-------- SOURCE RECORDS
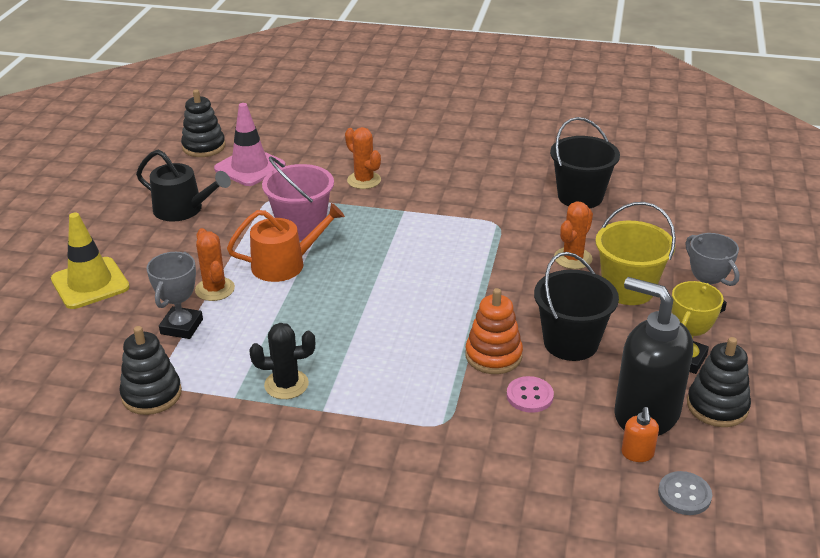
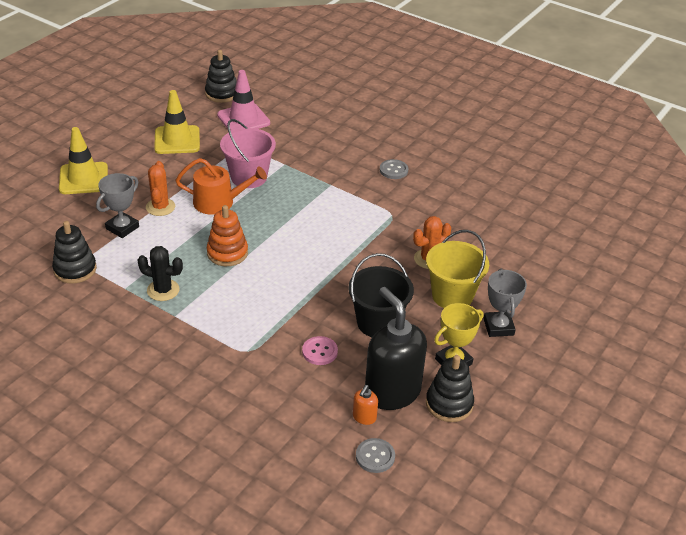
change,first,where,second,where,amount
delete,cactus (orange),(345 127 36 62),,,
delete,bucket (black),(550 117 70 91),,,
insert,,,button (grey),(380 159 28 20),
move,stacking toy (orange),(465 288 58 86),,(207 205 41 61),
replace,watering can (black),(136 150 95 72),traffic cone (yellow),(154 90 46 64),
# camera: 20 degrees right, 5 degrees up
----------------
WHAT THE EXERCISE ASKS
In the entries above, find the line with "replace,watering can (black),(136", then retype it and every line after it exactly.

YOUR SOLUTION
replace,watering can (black),(136 150 95 72),traffic cone (yellow),(154 90 46 64),
# camera: 20 degrees right, 5 degrees up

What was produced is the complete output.